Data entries
:::::

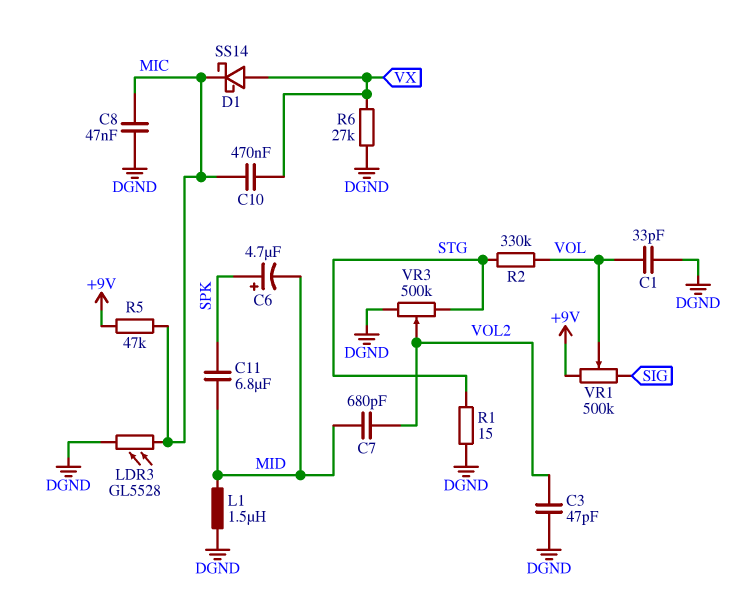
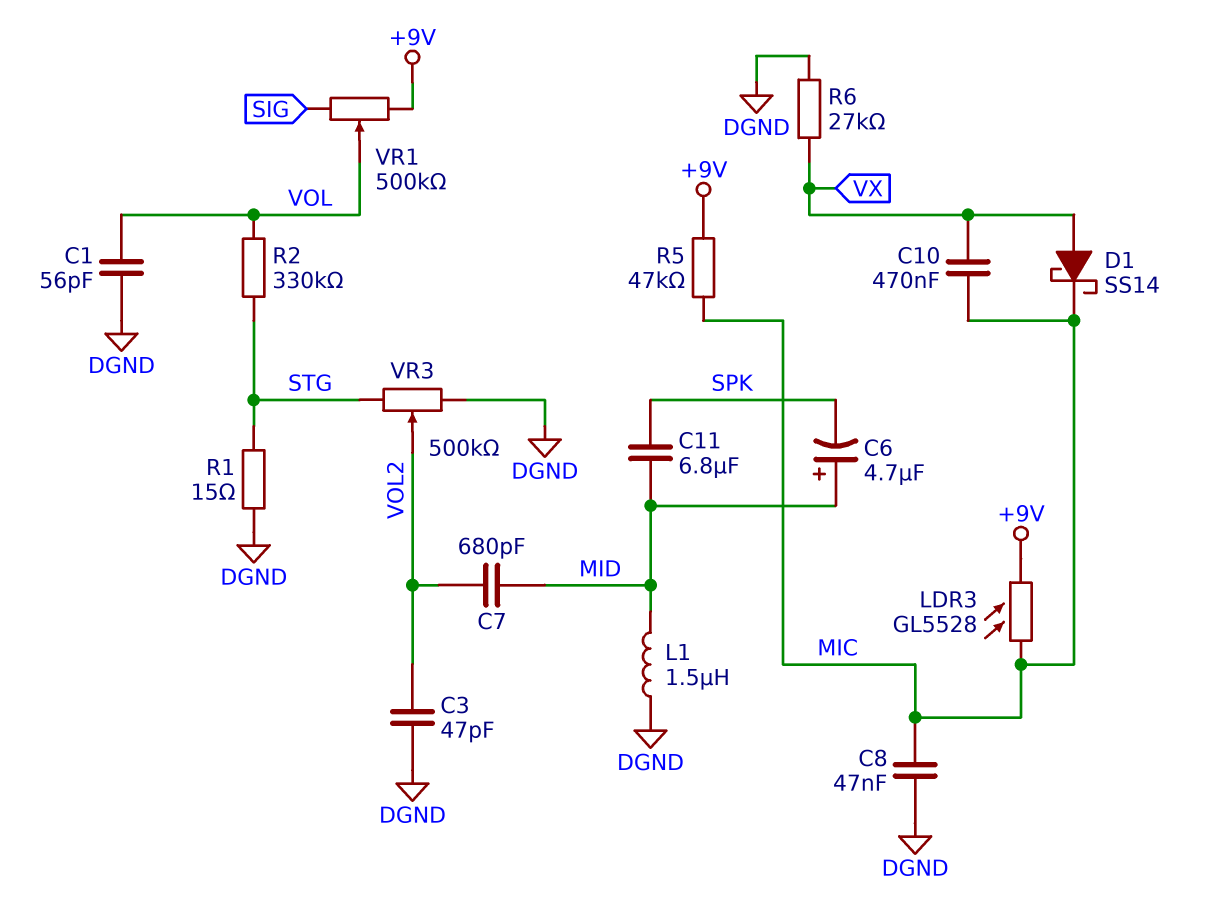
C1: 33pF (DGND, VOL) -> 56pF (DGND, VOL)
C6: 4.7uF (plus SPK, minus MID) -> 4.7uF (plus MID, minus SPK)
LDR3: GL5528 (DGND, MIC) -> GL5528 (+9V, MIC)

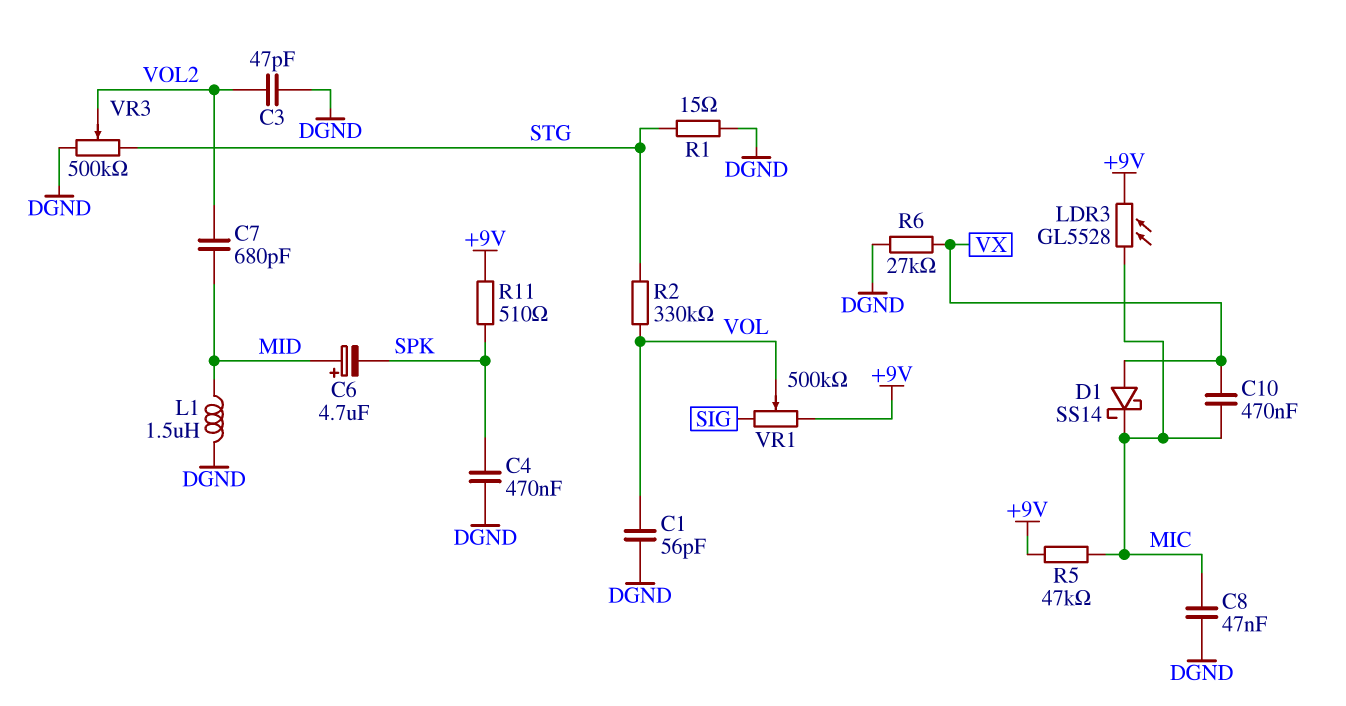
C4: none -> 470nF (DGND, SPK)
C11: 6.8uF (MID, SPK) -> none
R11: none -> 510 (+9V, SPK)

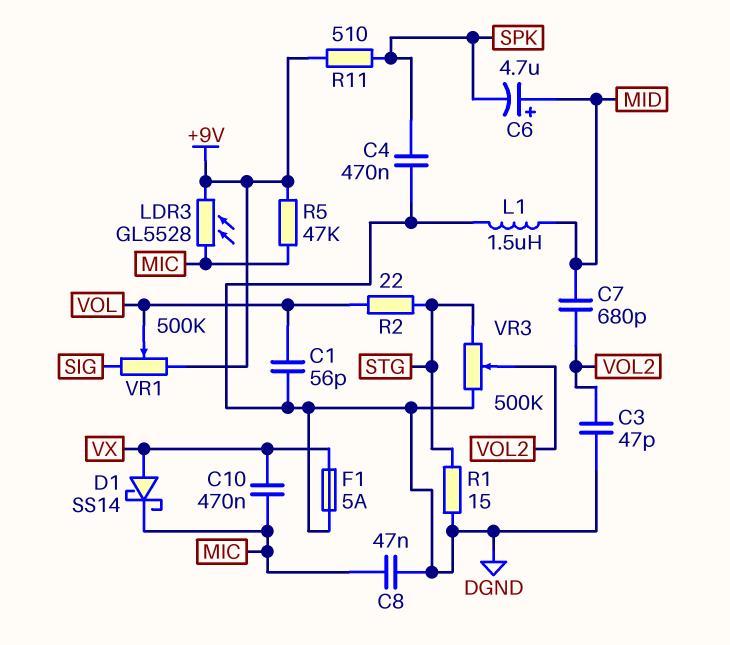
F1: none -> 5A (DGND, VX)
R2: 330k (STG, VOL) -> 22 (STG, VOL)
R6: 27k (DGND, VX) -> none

:::::

§ **PROBLEM TO SOLVE**
Look through the entries above, find each line containing "none", and copy it.

§ **THE COMPLETED TASK**
C4: none -> 470nF (DGND, SPK)
C11: 6.8uF (MID, SPK) -> none
R11: none -> 510 (+9V, SPK)
F1: none -> 5A (DGND, VX)
R6: 27k (DGND, VX) -> none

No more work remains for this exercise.